[Exercise] Could you reproduce, word for word, everything below from the line containing "camera: 40 degrees left, 0 degrees up" down to the line containing "none -> grey ring [110,291,165,341]", with both of those lines included and no others?
^^^^^^^^^^^^^^^^
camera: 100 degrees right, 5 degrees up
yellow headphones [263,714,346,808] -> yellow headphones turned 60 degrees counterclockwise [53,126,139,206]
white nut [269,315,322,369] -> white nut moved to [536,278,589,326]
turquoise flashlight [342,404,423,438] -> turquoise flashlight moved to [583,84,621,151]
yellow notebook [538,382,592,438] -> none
^^^^^^^^^^^^^^^^
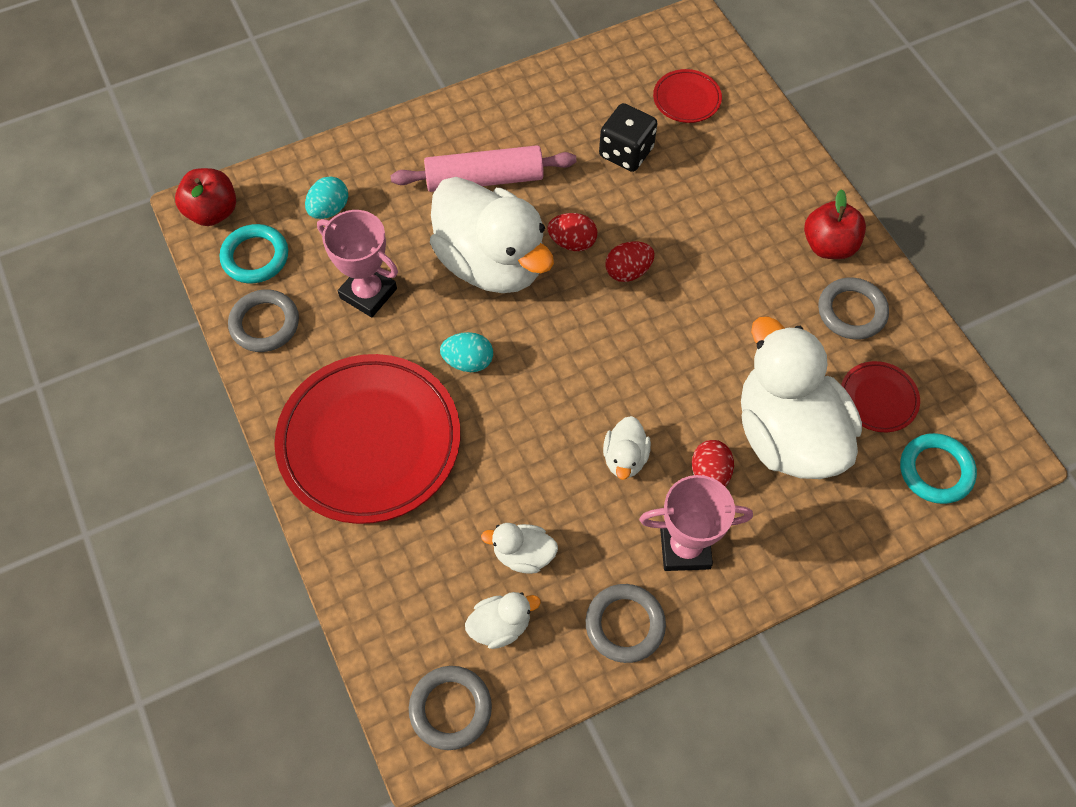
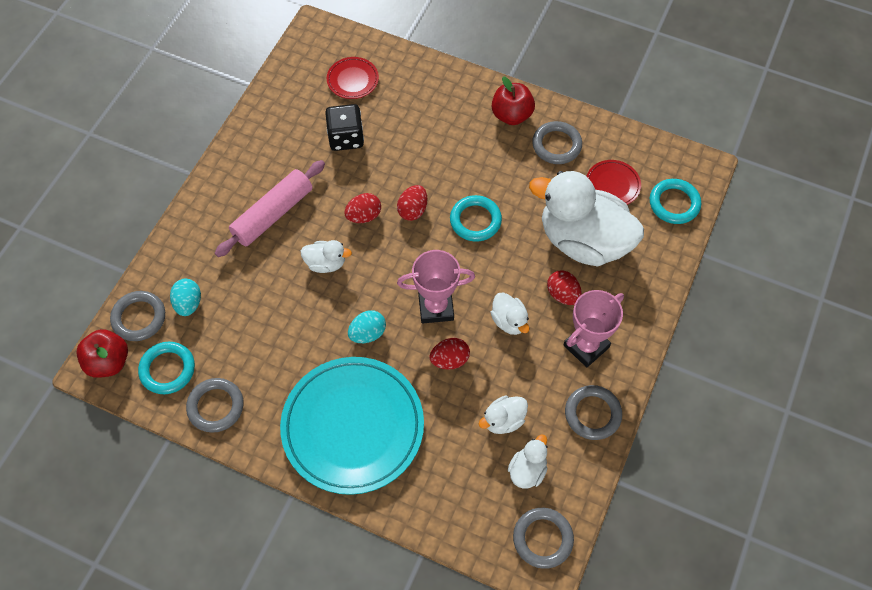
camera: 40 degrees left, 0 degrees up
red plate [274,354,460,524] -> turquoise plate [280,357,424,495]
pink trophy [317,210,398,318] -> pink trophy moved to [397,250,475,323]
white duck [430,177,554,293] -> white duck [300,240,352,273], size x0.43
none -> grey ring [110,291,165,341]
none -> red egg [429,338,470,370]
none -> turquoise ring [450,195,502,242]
^^^^^^^^^^^^^^^^
[Your solution]
camera: 40 degrees left, 0 degrees up
red plate [274,354,460,524] -> turquoise plate [280,357,424,495]
pink trophy [317,210,398,318] -> pink trophy moved to [397,250,475,323]
white duck [430,177,554,293] -> white duck [300,240,352,273], size x0.43
none -> grey ring [110,291,165,341]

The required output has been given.